◆ RECORDS FOR PROCESSING:

_ _ _ _ _

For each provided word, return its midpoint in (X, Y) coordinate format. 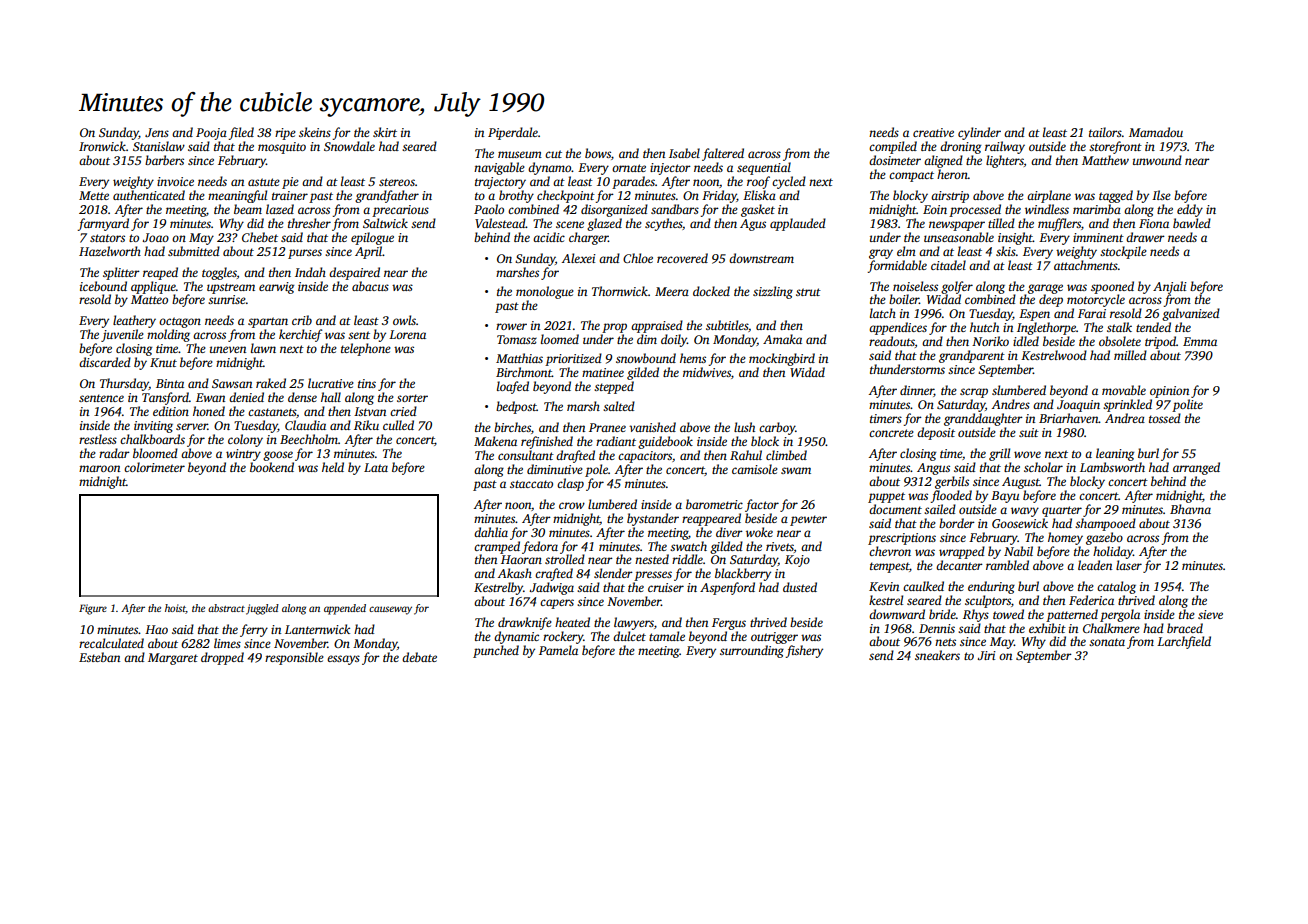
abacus (370, 286)
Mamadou (1156, 132)
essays (343, 660)
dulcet (629, 636)
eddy (1190, 210)
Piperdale (513, 133)
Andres (1011, 404)
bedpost (516, 407)
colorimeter (154, 467)
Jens (157, 132)
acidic (549, 237)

_ _ _ _ _

◆ SHORT TASK: Repeat every row above word for word, leaving out the pictures.

◆ EXERCISE ANSWER:
For each provided word, return its midpoint in (X, Y) coordinate format. 
abacus (370, 286)
Mamadou (1156, 132)
essays (343, 660)
dulcet (629, 636)
eddy (1190, 210)
Piperdale (513, 133)
Andres (1011, 404)
bedpost (516, 407)
colorimeter (154, 467)
Jens (157, 132)
acidic (549, 237)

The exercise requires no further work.